» **REQUIRED WORK**:
Your answer must be an exact transcription of every record.

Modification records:

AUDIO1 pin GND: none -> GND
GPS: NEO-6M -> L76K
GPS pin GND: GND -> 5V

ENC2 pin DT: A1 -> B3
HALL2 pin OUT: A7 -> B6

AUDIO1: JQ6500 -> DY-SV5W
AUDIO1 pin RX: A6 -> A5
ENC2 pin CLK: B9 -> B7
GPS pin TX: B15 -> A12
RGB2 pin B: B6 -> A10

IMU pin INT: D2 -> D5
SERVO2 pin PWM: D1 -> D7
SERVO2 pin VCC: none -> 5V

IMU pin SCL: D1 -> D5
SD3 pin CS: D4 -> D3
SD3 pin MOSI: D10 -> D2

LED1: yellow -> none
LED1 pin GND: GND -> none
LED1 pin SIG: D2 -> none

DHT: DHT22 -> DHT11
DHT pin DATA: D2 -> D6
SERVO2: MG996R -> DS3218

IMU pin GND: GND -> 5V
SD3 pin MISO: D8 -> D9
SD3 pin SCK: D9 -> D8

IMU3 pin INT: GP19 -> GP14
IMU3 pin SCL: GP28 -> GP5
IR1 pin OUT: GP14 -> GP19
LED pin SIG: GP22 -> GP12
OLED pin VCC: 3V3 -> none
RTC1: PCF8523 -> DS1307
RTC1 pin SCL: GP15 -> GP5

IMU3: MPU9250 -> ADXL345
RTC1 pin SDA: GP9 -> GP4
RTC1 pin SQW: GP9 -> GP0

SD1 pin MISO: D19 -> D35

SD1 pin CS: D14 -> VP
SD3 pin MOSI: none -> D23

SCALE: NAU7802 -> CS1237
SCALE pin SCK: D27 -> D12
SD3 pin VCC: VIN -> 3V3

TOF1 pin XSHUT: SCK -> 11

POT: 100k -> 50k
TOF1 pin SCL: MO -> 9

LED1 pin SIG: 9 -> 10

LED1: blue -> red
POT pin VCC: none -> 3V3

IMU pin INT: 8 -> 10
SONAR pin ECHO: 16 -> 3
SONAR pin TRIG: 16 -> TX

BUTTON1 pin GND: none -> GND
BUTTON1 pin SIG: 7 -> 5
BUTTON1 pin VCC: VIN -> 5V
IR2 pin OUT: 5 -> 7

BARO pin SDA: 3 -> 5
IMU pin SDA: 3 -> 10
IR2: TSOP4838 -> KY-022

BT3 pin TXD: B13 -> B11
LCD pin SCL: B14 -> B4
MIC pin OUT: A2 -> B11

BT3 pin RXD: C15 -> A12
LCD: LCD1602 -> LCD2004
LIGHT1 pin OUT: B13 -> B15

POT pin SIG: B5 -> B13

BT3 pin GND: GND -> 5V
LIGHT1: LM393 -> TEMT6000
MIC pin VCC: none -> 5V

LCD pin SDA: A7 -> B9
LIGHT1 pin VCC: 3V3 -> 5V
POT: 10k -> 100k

» **RESPONSE TO THIS EXERCISE**:
AUDIO1 pin GND: none -> GND
GPS: NEO-6M -> L76K
GPS pin GND: GND -> 5V

ENC2 pin DT: A1 -> B3
HALL2 pin OUT: A7 -> B6

AUDIO1: JQ6500 -> DY-SV5W
AUDIO1 pin RX: A6 -> A5
ENC2 pin CLK: B9 -> B7
GPS pin TX: B15 -> A12
RGB2 pin B: B6 -> A10

IMU pin INT: D2 -> D5
SERVO2 pin PWM: D1 -> D7
SERVO2 pin VCC: none -> 5V

IMU pin SCL: D1 -> D5
SD3 pin CS: D4 -> D3
SD3 pin MOSI: D10 -> D2

LED1: yellow -> none
LED1 pin GND: GND -> none
LED1 pin SIG: D2 -> none

DHT: DHT22 -> DHT11
DHT pin DATA: D2 -> D6
SERVO2: MG996R -> DS3218

IMU pin GND: GND -> 5V
SD3 pin MISO: D8 -> D9
SD3 pin SCK: D9 -> D8

IMU3 pin INT: GP19 -> GP14
IMU3 pin SCL: GP28 -> GP5
IR1 pin OUT: GP14 -> GP19
LED pin SIG: GP22 -> GP12
OLED pin VCC: 3V3 -> none
RTC1: PCF8523 -> DS1307
RTC1 pin SCL: GP15 -> GP5

IMU3: MPU9250 -> ADXL345
RTC1 pin SDA: GP9 -> GP4
RTC1 pin SQW: GP9 -> GP0

SD1 pin MISO: D19 -> D35

SD1 pin CS: D14 -> VP
SD3 pin MOSI: none -> D23

SCALE: NAU7802 -> CS1237
SCALE pin SCK: D27 -> D12
SD3 pin VCC: VIN -> 3V3

TOF1 pin XSHUT: SCK -> 11

POT: 100k -> 50k
TOF1 pin SCL: MO -> 9

LED1 pin SIG: 9 -> 10

LED1: blue -> red
POT pin VCC: none -> 3V3

IMU pin INT: 8 -> 10
SONAR pin ECHO: 16 -> 3
SONAR pin TRIG: 16 -> TX

BUTTON1 pin GND: none -> GND
BUTTON1 pin SIG: 7 -> 5
BUTTON1 pin VCC: VIN -> 5V
IR2 pin OUT: 5 -> 7

BARO pin SDA: 3 -> 5
IMU pin SDA: 3 -> 10
IR2: TSOP4838 -> KY-022

BT3 pin TXD: B13 -> B11
LCD pin SCL: B14 -> B4
MIC pin OUT: A2 -> B11

BT3 pin RXD: C15 -> A12
LCD: LCD1602 -> LCD2004
LIGHT1 pin OUT: B13 -> B15

POT pin SIG: B5 -> B13

BT3 pin GND: GND -> 5V
LIGHT1: LM393 -> TEMT6000
MIC pin VCC: none -> 5V

LCD pin SDA: A7 -> B9
LIGHT1 pin VCC: 3V3 -> 5V
POT: 10k -> 100k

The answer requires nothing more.